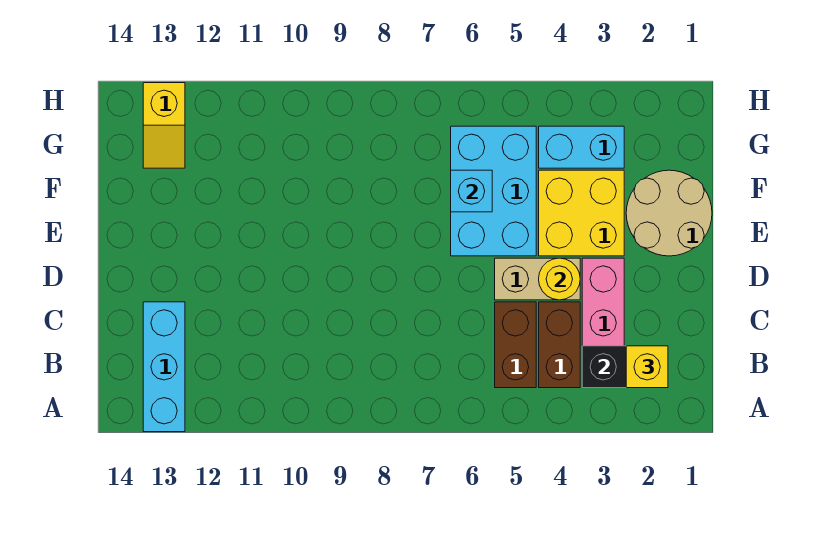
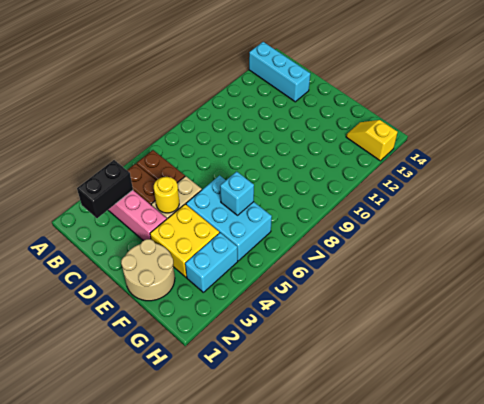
yellow 1x1 brick [626,346,668,388] -> none

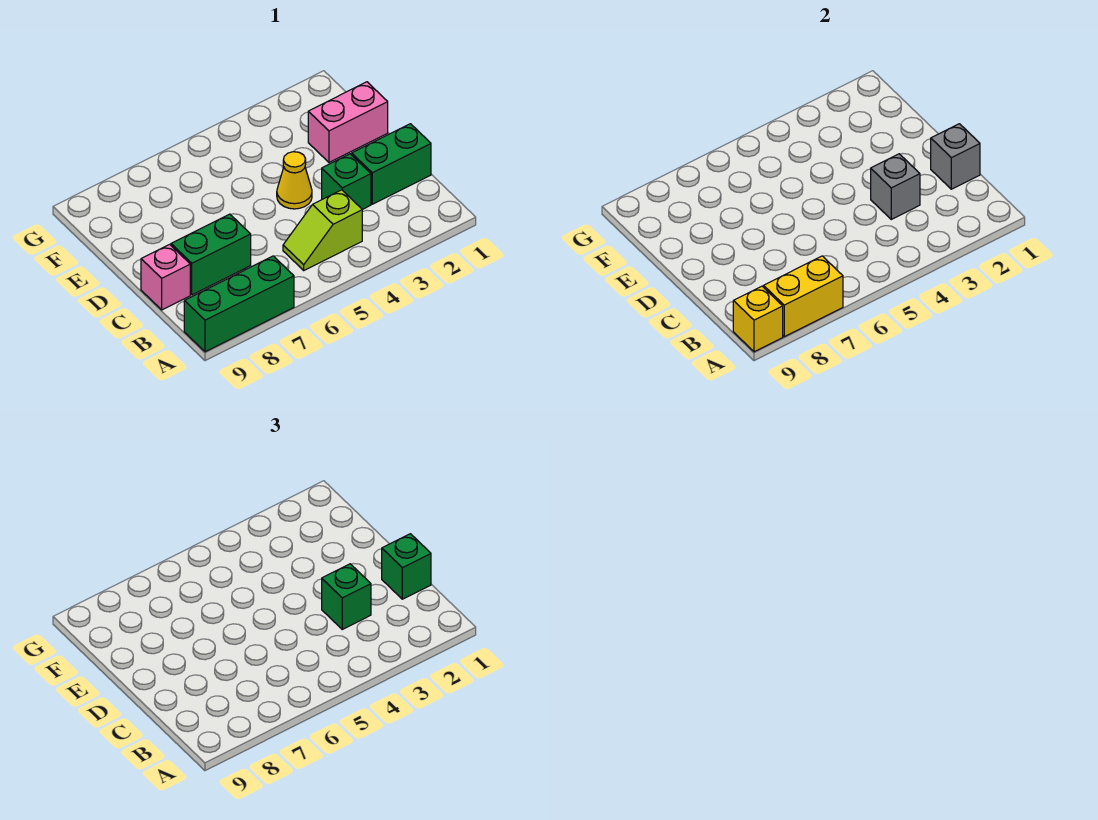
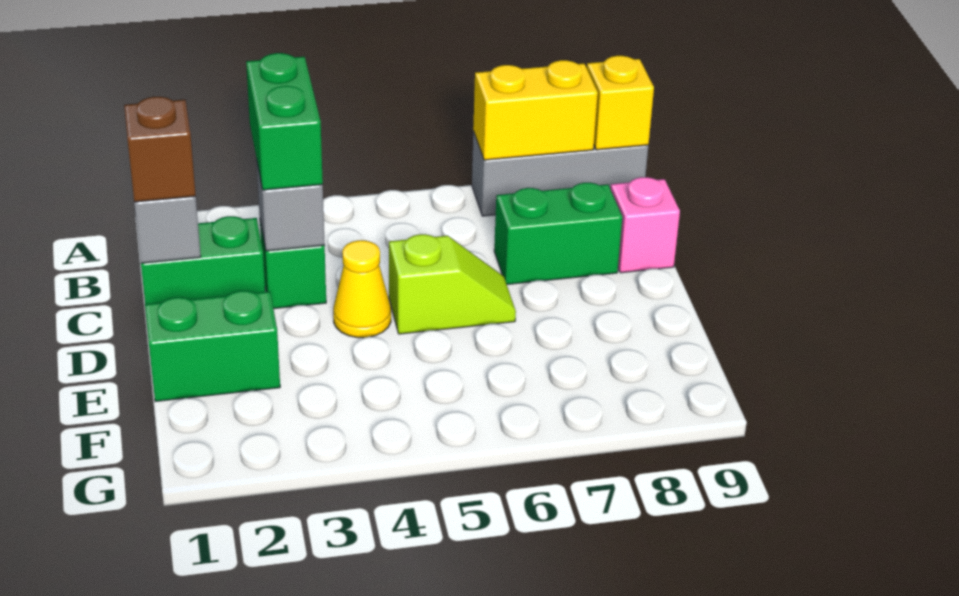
green 1x3 brick [184,256,294,352] -> grey 1x3 brick [472,131,648,216]
lime 1x2 slope [283,190,362,270] -> lime 1x2 slope moved to [389,234,516,334]
green 1x1 brick [382,534,431,599] -> brown 1x1 brick [124,97,196,202]
green 1x1 brick [322,564,371,629] -> green 1x2 brick [246,53,323,190]
pink 1x2 brick [308,82,388,162] -> green 1x2 brick [145,291,280,401]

* * *

# Task objective:
Could you work out how many lines in the material contain the word "green"? Reply with the number only.

# Written answer:
4